Before-and-after scene images
┌────────

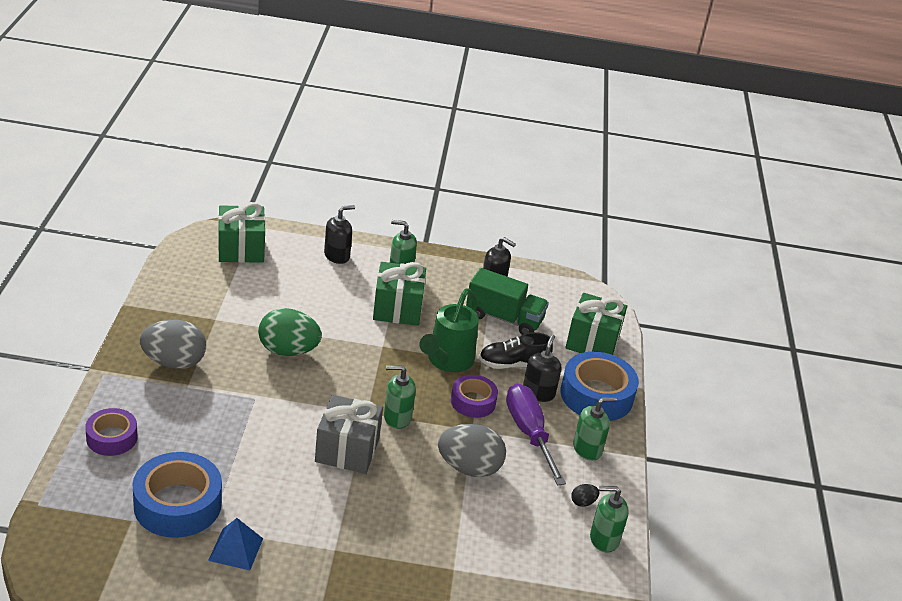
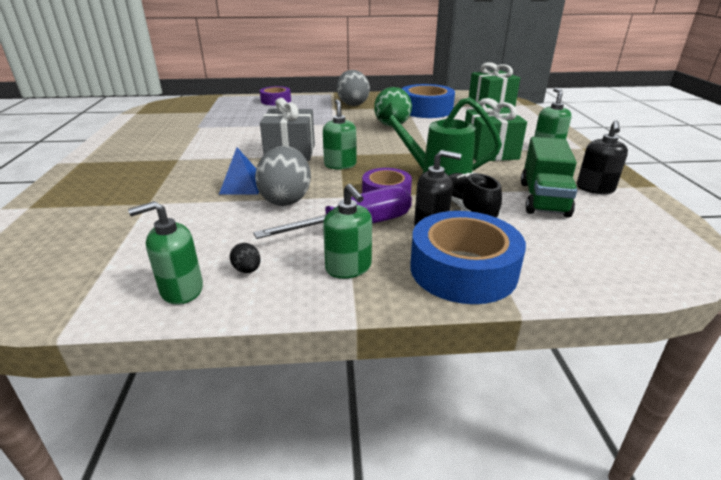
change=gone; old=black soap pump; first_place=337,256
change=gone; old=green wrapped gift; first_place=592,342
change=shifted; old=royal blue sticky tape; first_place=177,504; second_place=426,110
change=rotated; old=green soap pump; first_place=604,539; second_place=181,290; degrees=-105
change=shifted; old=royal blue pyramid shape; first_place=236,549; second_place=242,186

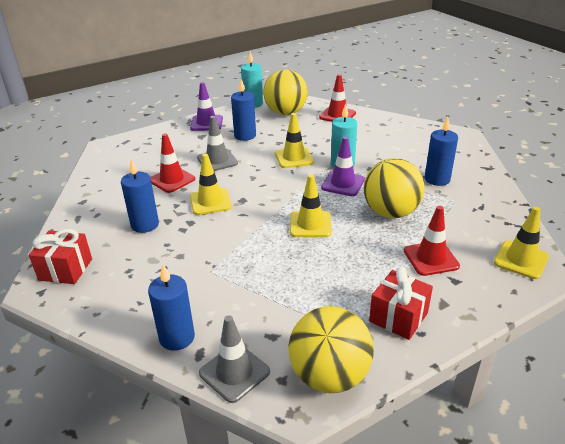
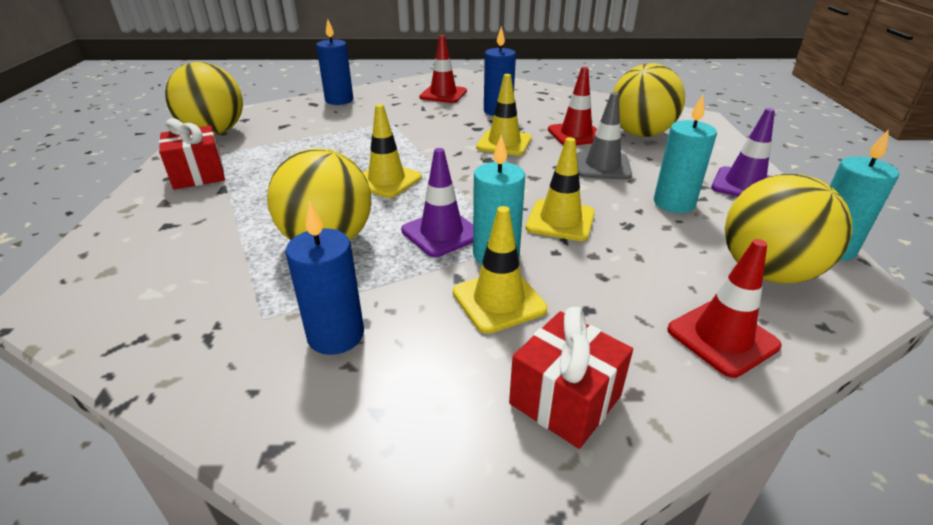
change=repainted; old=royal blue candle; new=aqua candle; first_place=245,136; second_place=674,203
change=shifted; old=scarlet road cone; first_place=431,258; second_place=443,94
change=shifted; old=bright yellow road cone; first_place=521,260; second_place=499,301
change=shifted; old=scarlet wrapped gift; first_place=65,269; second_place=565,400
change=gone; old=grey road cone; first_place=234,372
change=new; new=bright yellow ball; second_place=640,134

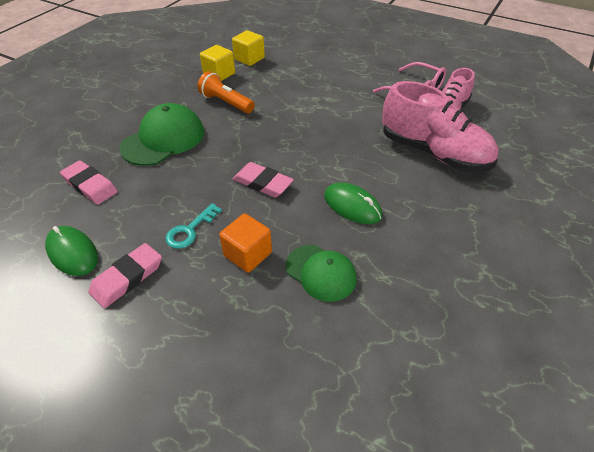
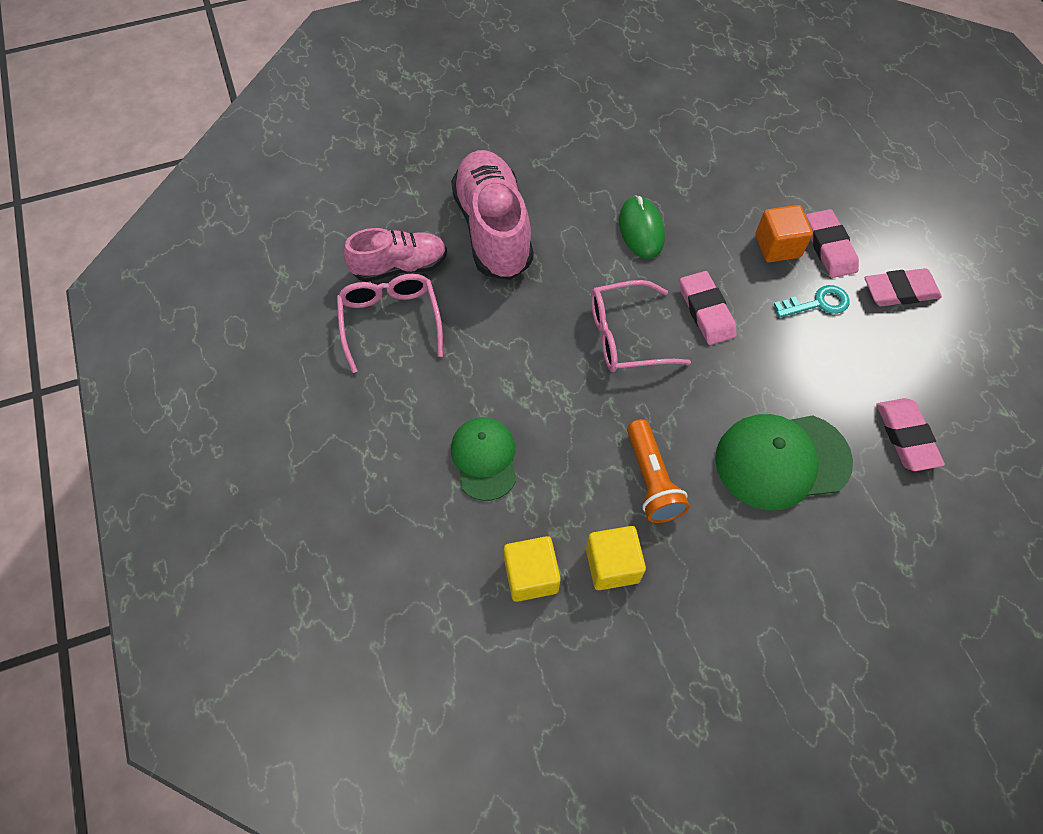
change=gone; old=green mouse; first_place=72,253
change=shifted; old=green peaked cap; first_place=321,273; second_place=484,459
change=new; new=rosy gum eraser; second_place=829,247
change=new; new=rosy spectacles; second_place=626,336

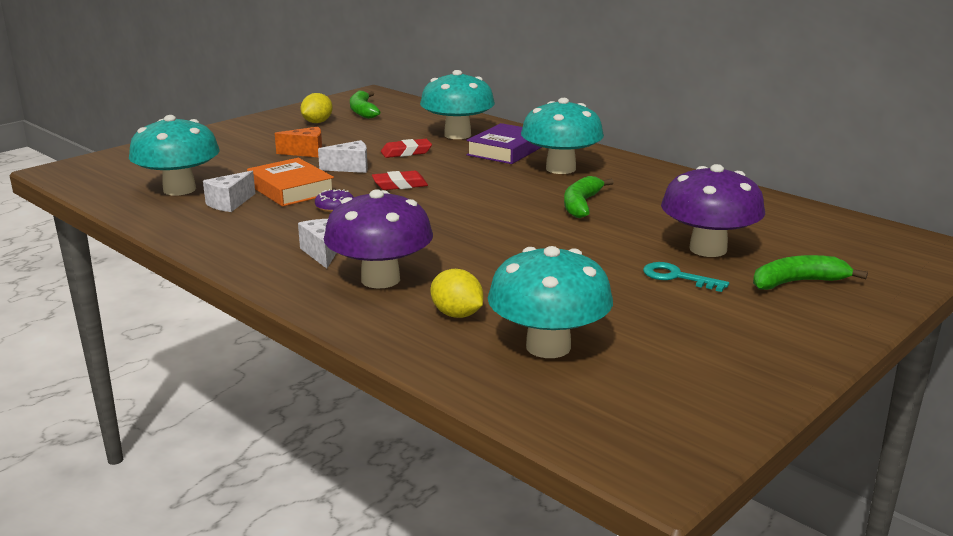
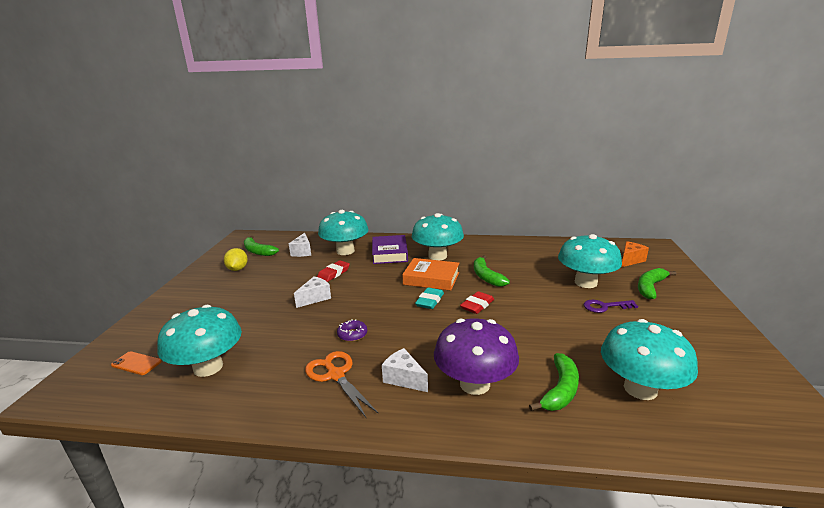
change=shifted; old=bright orange cheese wedge; first_place=306,152; second_place=630,260
change=shifted; old=bright orange hardback; first_place=291,189; second_place=431,278
change=repainted; old=violet fungus; new=aqua fungus; first_place=708,249; second_place=585,282
change=shifted; old=snow-white cheese wedge; first_place=229,203; second_place=302,252
change=shifted; old=scarlet gum eraser; first_place=400,185; second_place=477,305
change=repainted; old=aqua door key; new=violet door key; first_place=677,277; second_place=605,307
change=swapped; old=bright yellow lemon; new=green toy banana; first_place=457,314; second_place=560,390
change=new; new=aqua gum eraser; second_place=430,301
change=new; new=bright orange mobile phone; second_place=136,363
change=new; new=bright orange shears; second_place=336,375

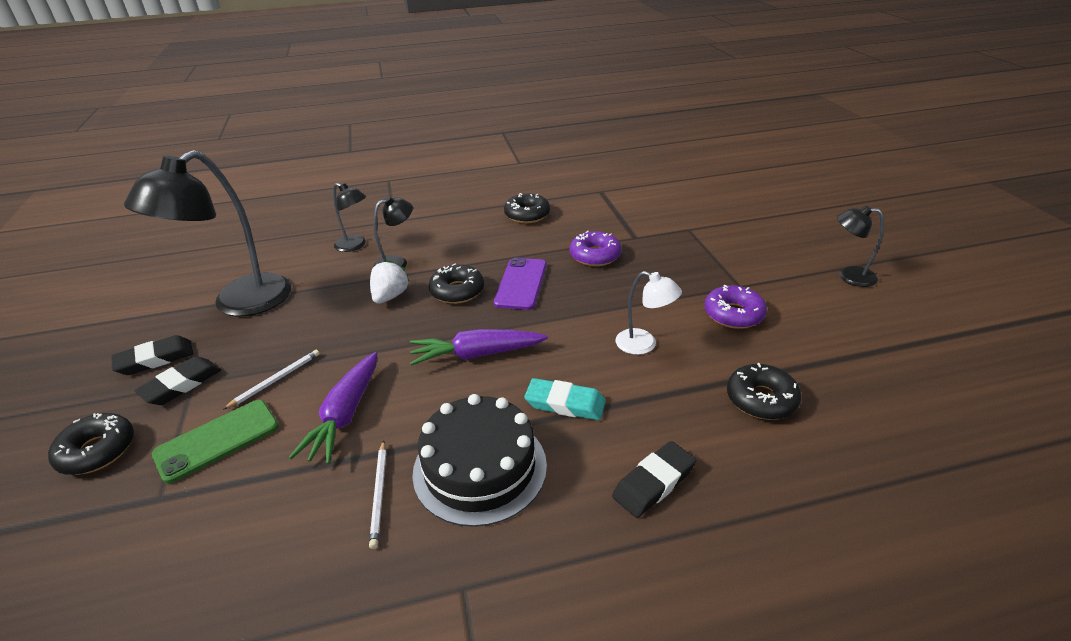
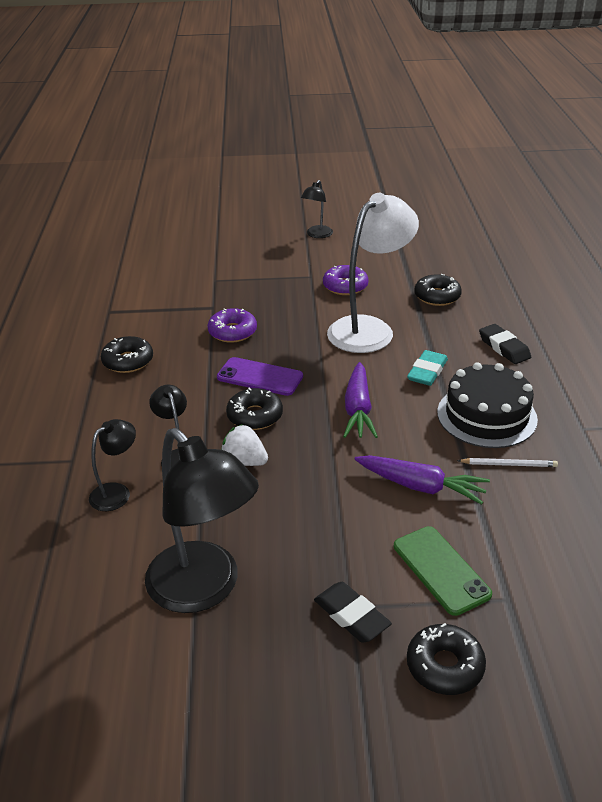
change=scaled; old=snow-white reading lamp; first_place=644,344; second_place=369,328; factor=2.06
change=gone; old=black gum eraser; first_place=155,359
change=gone; old=snow-white lead pencil; first_place=276,380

└────────

#### Exercise objective:
Your reply should consist solely of the lines above from the line containing "change=shifted; old=snow-white cheese" up to and including the line containing "change=scaled; old=snow-white reading", reproduced exactly, minus the pictures.

#### Task response:
change=shifted; old=snow-white cheese wedge; first_place=229,203; second_place=302,252
change=shifted; old=scarlet gum eraser; first_place=400,185; second_place=477,305
change=repainted; old=aqua door key; new=violet door key; first_place=677,277; second_place=605,307
change=swapped; old=bright yellow lemon; new=green toy banana; first_place=457,314; second_place=560,390
change=new; new=aqua gum eraser; second_place=430,301
change=new; new=bright orange mobile phone; second_place=136,363
change=new; new=bright orange shears; second_place=336,375

change=scaled; old=snow-white reading lamp; first_place=644,344; second_place=369,328; factor=2.06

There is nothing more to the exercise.